Coordinate-based change listings
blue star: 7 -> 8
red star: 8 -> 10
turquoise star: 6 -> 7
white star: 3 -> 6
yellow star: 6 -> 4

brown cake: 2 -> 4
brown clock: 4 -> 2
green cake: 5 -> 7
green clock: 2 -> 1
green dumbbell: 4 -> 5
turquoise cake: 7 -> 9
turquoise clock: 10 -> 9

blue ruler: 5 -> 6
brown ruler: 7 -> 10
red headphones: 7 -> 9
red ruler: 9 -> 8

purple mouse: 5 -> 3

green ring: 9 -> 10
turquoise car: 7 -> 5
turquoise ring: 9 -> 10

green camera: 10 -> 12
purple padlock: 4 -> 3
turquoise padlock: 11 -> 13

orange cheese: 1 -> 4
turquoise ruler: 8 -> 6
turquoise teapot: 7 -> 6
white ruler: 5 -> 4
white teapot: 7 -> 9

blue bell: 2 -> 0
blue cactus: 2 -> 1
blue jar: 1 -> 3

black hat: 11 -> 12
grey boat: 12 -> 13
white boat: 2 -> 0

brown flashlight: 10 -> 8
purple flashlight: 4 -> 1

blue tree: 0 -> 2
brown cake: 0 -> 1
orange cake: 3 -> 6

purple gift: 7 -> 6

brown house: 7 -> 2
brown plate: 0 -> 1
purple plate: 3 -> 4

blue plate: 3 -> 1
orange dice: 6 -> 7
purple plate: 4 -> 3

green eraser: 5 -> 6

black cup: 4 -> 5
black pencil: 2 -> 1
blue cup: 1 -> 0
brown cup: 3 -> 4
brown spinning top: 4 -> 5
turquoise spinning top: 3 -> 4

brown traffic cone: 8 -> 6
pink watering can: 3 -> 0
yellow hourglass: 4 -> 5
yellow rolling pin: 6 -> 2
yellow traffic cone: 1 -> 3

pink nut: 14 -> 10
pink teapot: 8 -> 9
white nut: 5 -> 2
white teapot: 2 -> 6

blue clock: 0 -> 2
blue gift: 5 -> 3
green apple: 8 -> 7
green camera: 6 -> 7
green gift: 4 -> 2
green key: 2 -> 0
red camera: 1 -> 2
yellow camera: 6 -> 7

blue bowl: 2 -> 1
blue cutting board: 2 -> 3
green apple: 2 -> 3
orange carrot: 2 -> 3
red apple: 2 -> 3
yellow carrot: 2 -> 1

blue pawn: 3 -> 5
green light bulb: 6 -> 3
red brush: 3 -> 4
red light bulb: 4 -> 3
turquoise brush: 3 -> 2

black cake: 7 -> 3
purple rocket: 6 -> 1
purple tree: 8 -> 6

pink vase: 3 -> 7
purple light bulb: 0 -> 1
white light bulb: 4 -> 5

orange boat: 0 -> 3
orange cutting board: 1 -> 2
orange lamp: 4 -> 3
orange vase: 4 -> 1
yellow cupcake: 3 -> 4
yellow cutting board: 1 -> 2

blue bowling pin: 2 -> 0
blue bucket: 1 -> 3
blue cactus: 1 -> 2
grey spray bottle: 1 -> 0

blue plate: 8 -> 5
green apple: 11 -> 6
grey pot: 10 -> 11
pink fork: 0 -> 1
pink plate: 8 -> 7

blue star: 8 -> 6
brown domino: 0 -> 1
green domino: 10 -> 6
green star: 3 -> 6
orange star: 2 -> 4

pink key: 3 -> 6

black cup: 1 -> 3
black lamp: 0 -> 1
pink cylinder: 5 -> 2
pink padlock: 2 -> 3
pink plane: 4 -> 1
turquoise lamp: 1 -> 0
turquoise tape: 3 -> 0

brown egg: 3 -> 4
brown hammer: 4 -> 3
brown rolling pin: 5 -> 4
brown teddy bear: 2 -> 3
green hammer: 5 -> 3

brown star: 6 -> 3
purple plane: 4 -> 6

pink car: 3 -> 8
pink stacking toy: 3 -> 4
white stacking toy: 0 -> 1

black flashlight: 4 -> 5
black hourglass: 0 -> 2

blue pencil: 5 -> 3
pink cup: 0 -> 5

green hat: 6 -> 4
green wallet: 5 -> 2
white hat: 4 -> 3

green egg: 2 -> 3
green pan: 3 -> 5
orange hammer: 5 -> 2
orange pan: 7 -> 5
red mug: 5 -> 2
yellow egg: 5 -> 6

- _Try it_
Note each line above that contains "traffic" and copy it out.

- _Solved exercise_
brown traffic cone: 8 -> 6
yellow traffic cone: 1 -> 3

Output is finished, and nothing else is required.